INSTRUCTION:
Can you quote the lines below exactly, starting at the line with "Segment 'stroma' →" and going through the last one?
──────── INFORMATION GIVEN
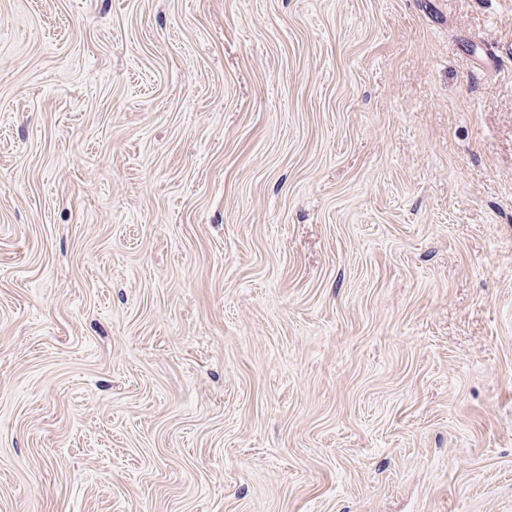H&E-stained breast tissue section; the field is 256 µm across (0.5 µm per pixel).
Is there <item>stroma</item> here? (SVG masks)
<instances>
[{
	"mask_svg": "<svg viewBox=\"0 0 512 512\" xmlns=\"http://www.w3.org/2000/svg\"><path fill=\"white\" fill-rule=\"evenodd\" d=\"M0 512H512V0H0Z\"/></svg>",
	"mask_w": 512,
	"mask_h": 512,
	"instance_id": "stroma-1",
	"label": "stroma"
}]
</instances>
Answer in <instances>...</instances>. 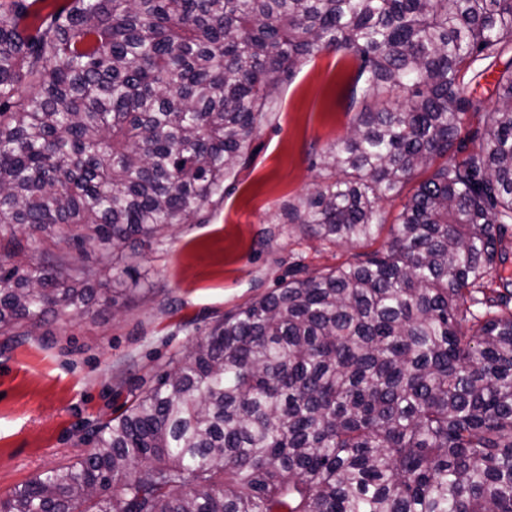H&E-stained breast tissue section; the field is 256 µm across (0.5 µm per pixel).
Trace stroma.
Here are the masks:
<instances>
[{
  "instance_id": "1",
  "label": "stroma",
  "mask_w": 512,
  "mask_h": 512,
  "mask_svg": "<svg viewBox=\"0 0 512 512\" xmlns=\"http://www.w3.org/2000/svg\"><path fill=\"white\" fill-rule=\"evenodd\" d=\"M358 62L321 51L278 88L249 160L224 198L161 239L134 246L136 280L109 281L115 303L62 317L27 336L0 335V497L70 463L91 430L154 382L214 320L291 278L297 269L356 261L361 244L331 246L285 223L282 210L321 180L317 162L355 118Z\"/></svg>"
}]
</instances>
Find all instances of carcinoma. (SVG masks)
<instances>
[{"instance_id":"cac0c4a2","label":"carcinoma","mask_w":512,"mask_h":512,"mask_svg":"<svg viewBox=\"0 0 512 512\" xmlns=\"http://www.w3.org/2000/svg\"><path fill=\"white\" fill-rule=\"evenodd\" d=\"M45 2L0 0L1 334L112 306L53 248L134 278L320 51L358 60L362 108L288 223L367 244L427 177L386 246L225 315L0 512H512V0ZM501 62L495 106L463 96ZM55 251L68 255L78 266H102L101 254L98 248L93 244H86L81 248H77L72 244L62 243Z\"/></svg>"}]
</instances>
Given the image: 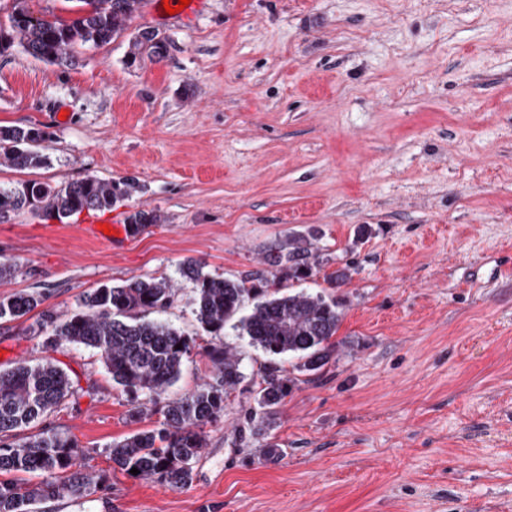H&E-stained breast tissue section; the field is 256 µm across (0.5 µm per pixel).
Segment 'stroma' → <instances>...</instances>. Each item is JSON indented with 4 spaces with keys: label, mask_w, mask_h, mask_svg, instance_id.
I'll return each instance as SVG.
<instances>
[{
    "label": "stroma",
    "mask_w": 512,
    "mask_h": 512,
    "mask_svg": "<svg viewBox=\"0 0 512 512\" xmlns=\"http://www.w3.org/2000/svg\"><path fill=\"white\" fill-rule=\"evenodd\" d=\"M137 22L168 37L163 60L127 66V31L76 43L72 67L0 56V126L49 134L46 165L0 162V186L132 177L112 215L164 223L113 246L84 234L90 212L23 211L0 224V261L20 266L0 295L41 293L64 318L100 285L171 279L161 318L194 342L172 398L212 380L217 341L186 259L239 278L312 233L323 266L285 289L344 315L335 355L277 410L283 457L239 436L238 390L182 490L111 470L136 426L96 351L46 349L35 311L0 322V370L67 369L78 394L44 422L110 477L44 512H512V286L491 277L512 262V0H144ZM163 222L162 216L154 210H137L131 213L127 218L131 237H138L152 226V224H161Z\"/></svg>",
    "instance_id": "obj_1"
}]
</instances>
────────────────
PROBLEM SOLUTION:
Segment 'stroma' → <instances>...</instances>. Each item is JSON indented with 4 spaces with keys: label, mask_w, mask_h, mask_svg, instance_id.
I'll return each instance as SVG.
<instances>
[{
    "label": "stroma",
    "mask_w": 512,
    "mask_h": 512,
    "mask_svg": "<svg viewBox=\"0 0 512 512\" xmlns=\"http://www.w3.org/2000/svg\"><path fill=\"white\" fill-rule=\"evenodd\" d=\"M137 22L168 37L163 60L127 66V31L76 43L72 67L0 56V126L49 134L46 165L0 162V186L132 177L112 215L164 223L113 246L84 234L90 212L23 211L0 224V261L20 266L0 295L41 293L64 318L100 285L171 279L161 318L194 342L172 398L212 380L217 341L186 259L239 278L312 233L323 266L285 289L344 315L335 355L277 410L283 457L239 436L238 390L182 490L111 470L136 426L96 351L46 349L35 311L0 322V370L67 369L78 394L44 422L110 477L44 512H512V286L491 277L512 262V0H144ZM163 222L162 216L154 210H137L131 213L127 218L131 237H138L152 226V224H161Z\"/></svg>",
    "instance_id": "obj_1"
}]
</instances>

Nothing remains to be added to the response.